── SUPPLIED DATA
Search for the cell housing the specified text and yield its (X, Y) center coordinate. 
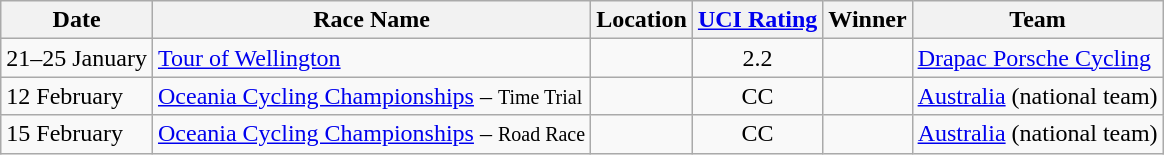
15 February (77, 134)
Oceania Cycling Championships – Time Trial (371, 96)
2.2 (757, 58)
Race Name (371, 20)
Oceania Cycling Championships – Road Race (371, 134)
Winner (868, 20)
Date (77, 20)
Team (1038, 20)
12 February (77, 96)
UCI Rating (757, 20)
Drapac Porsche Cycling (1038, 58)
21–25 January (77, 58)
Tour of Wellington (371, 58)
Location (642, 20)
Output the [X, Y] coordinate of the center of the cell containing the given text.  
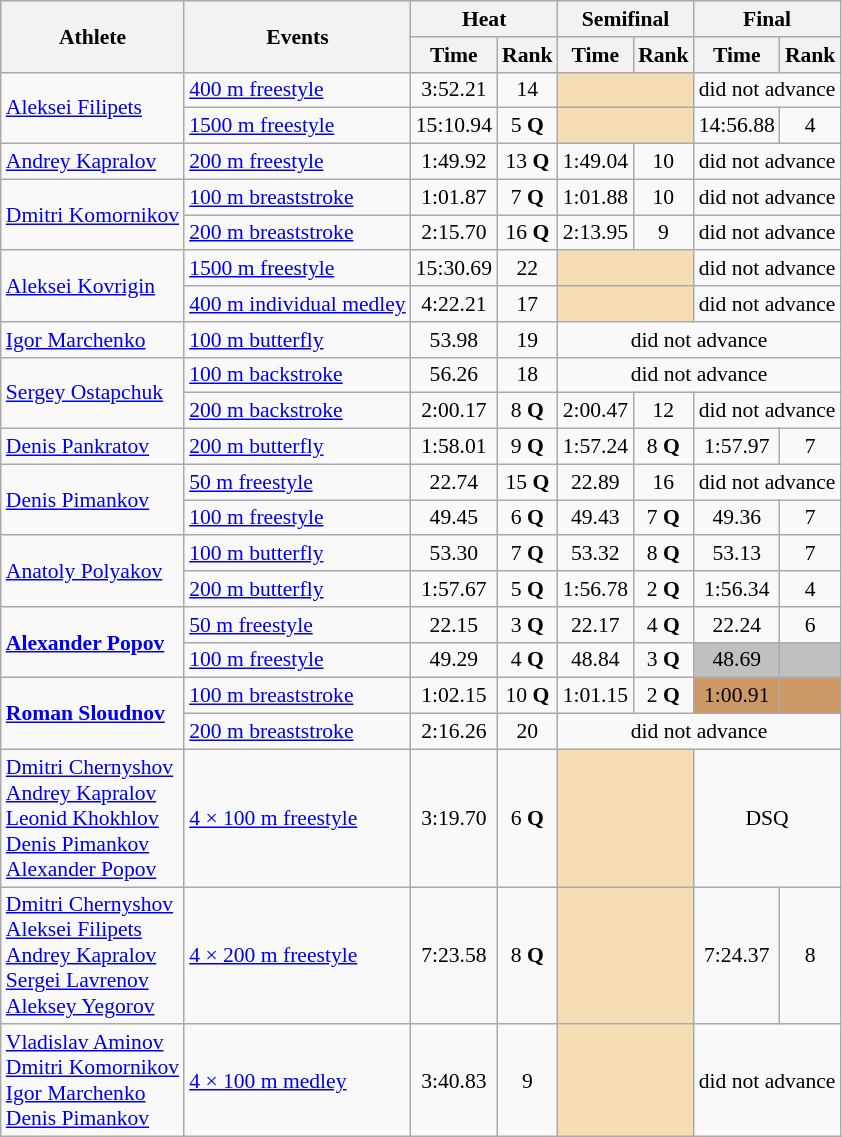
13 Q [528, 162]
Events [298, 36]
7:23.58 [454, 956]
19 [528, 340]
Final [768, 19]
1:56.34 [737, 589]
1:57.97 [737, 447]
Roman Sloudnov [92, 714]
9 Q [528, 447]
53.30 [454, 554]
1:01.87 [454, 197]
22.74 [454, 482]
53.98 [454, 340]
2:13.95 [596, 233]
17 [528, 304]
Dmitri ChernyshovAndrey KapralovLeonid KhokhlovDenis PimankovAlexander Popov [92, 818]
22 [528, 269]
4 × 100 m medley [298, 1081]
22.89 [596, 482]
53.13 [737, 554]
Andrey Kapralov [92, 162]
1:56.78 [596, 589]
1:02.15 [454, 696]
100 m backstroke [298, 375]
2:15.70 [454, 233]
Athlete [92, 36]
200 m freestyle [298, 162]
49.36 [737, 518]
Igor Marchenko [92, 340]
1:49.04 [596, 162]
20 [528, 732]
48.69 [737, 660]
2:00.17 [454, 411]
18 [528, 375]
Denis Pimankov [92, 500]
14 [528, 90]
Dmitri ChernyshovAleksei FilipetsAndrey KapralovSergei LavrenovAleksey Yegorov [92, 956]
12 [664, 411]
400 m freestyle [298, 90]
1:01.88 [596, 197]
8 [810, 956]
49.43 [596, 518]
Alexander Popov [92, 642]
22.17 [596, 625]
56.26 [454, 375]
2:00.47 [596, 411]
10 Q [528, 696]
1:58.01 [454, 447]
16 Q [528, 233]
4:22.21 [454, 304]
Semifinal [626, 19]
1:01.15 [596, 696]
3:52.21 [454, 90]
1:57.67 [454, 589]
Sergey Ostapchuk [92, 392]
Dmitri Komornikov [92, 214]
15:10.94 [454, 126]
22.15 [454, 625]
Vladislav AminovDmitri KomornikovIgor MarchenkoDenis Pimankov [92, 1081]
Aleksei Kovrigin [92, 286]
49.29 [454, 660]
49.45 [454, 518]
Denis Pankratov [92, 447]
14:56.88 [737, 126]
Heat [484, 19]
3:19.70 [454, 818]
7:24.37 [737, 956]
22.24 [737, 625]
1:57.24 [596, 447]
53.32 [596, 554]
200 m backstroke [298, 411]
48.84 [596, 660]
2:16.26 [454, 732]
6 [810, 625]
15:30.69 [454, 269]
DSQ [768, 818]
16 [664, 482]
Aleksei Filipets [92, 108]
400 m individual medley [298, 304]
4 × 200 m freestyle [298, 956]
1:00.91 [737, 696]
1:49.92 [454, 162]
Anatoly Polyakov [92, 572]
4 × 100 m freestyle [298, 818]
15 Q [528, 482]
3:40.83 [454, 1081]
────
WHAT YOU WILL DO:
Report every line of the data above that contains the string "Cycling". Case counts.

CORRECT ANSWER:
Oceania Cycling Championships – Time Trial (371, 96)
Oceania Cycling Championships – Road Race (371, 134)
Drapac Porsche Cycling (1038, 58)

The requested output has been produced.